(Stored data entries)
◆ ◆ ◆ ◆

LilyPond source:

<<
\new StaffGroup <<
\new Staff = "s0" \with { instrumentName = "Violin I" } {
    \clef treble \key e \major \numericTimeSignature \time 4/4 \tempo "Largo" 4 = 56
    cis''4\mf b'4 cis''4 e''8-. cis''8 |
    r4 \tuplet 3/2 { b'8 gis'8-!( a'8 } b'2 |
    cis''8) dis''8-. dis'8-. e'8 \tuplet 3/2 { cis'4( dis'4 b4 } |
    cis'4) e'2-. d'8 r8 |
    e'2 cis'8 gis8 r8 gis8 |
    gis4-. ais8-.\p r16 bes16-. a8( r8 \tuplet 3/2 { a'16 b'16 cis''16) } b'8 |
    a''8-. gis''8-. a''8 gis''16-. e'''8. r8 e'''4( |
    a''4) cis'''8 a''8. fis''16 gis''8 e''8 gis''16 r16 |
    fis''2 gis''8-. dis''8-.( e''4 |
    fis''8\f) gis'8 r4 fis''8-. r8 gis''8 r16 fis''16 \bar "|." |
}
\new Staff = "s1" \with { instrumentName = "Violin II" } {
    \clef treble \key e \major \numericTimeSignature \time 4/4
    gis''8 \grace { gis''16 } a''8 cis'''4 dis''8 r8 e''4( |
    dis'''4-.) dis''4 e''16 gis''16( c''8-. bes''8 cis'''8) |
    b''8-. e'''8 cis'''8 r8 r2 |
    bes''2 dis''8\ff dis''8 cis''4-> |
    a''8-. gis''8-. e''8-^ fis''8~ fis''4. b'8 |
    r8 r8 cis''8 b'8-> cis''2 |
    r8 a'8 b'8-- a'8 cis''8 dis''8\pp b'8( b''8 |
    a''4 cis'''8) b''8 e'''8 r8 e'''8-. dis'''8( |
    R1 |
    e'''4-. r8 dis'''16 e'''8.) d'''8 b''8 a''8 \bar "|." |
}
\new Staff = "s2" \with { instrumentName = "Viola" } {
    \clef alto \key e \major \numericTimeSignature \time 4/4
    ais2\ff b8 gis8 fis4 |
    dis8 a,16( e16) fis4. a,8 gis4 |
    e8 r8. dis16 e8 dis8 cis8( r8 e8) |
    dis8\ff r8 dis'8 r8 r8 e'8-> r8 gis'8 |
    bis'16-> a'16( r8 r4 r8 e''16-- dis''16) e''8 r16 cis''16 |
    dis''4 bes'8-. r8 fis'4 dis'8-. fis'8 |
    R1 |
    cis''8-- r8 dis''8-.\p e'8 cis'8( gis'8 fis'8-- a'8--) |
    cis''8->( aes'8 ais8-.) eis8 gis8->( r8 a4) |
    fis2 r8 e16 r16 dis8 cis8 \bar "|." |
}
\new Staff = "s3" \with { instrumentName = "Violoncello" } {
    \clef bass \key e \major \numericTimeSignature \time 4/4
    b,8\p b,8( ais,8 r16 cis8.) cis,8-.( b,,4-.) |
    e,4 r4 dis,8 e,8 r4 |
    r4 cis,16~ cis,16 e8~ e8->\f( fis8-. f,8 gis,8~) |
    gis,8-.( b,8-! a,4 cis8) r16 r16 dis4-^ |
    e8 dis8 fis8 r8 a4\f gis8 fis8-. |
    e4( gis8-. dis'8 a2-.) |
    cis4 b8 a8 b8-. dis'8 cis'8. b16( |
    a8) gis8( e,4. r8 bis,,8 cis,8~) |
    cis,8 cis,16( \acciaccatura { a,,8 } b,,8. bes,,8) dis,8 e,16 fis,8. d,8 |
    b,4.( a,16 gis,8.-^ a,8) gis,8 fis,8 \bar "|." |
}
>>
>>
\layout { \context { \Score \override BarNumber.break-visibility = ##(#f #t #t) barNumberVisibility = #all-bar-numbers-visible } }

◆ ◆ ◆ ◆

Show every line of the items above that contains the word "treble". Case counts.

EXPECTED OUTPUT:
    \clef treble \key e \major \numericTimeSignature \time 4/4 \tempo "Largo" 4 = 56
    \clef treble \key e \major \numericTimeSignature \time 4/4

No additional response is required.